Dataset section:
■ ■ ■ ■ ■
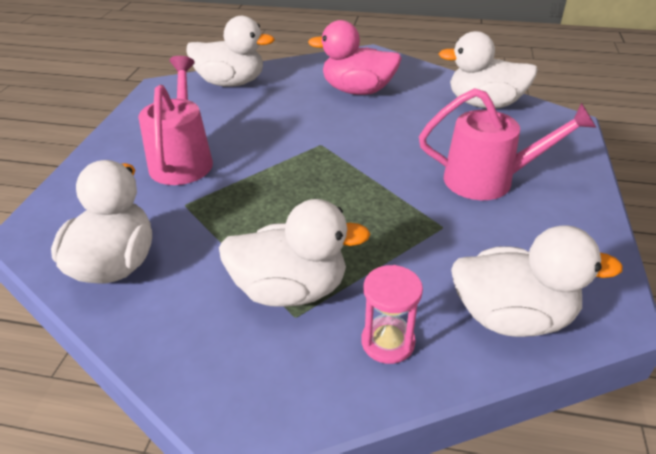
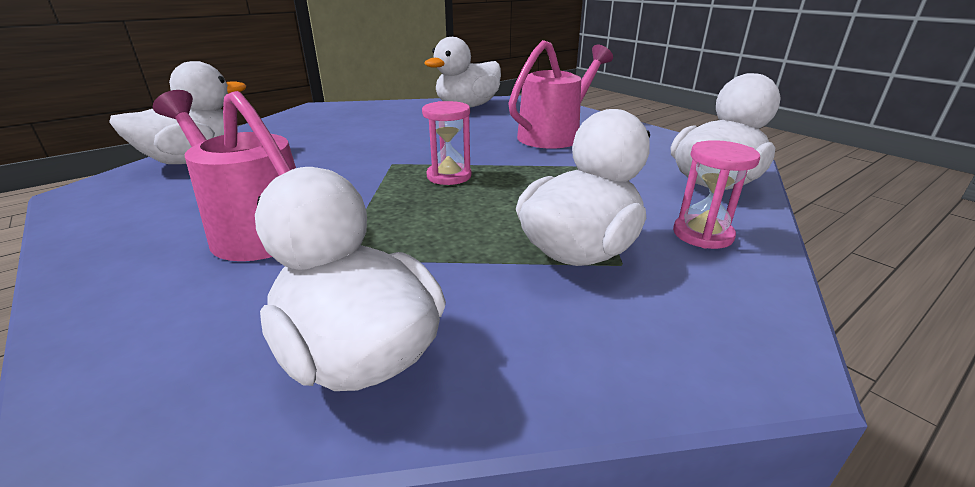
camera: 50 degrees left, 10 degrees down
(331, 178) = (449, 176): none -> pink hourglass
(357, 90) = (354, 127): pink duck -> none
■ ■ ■ ■ ■
Task prompt:
Each line above should be written out again unchanged; no images are to be carried over.

Written answer:
camera: 50 degrees left, 10 degrees down
(331, 178) = (449, 176): none -> pink hourglass
(357, 90) = (354, 127): pink duck -> none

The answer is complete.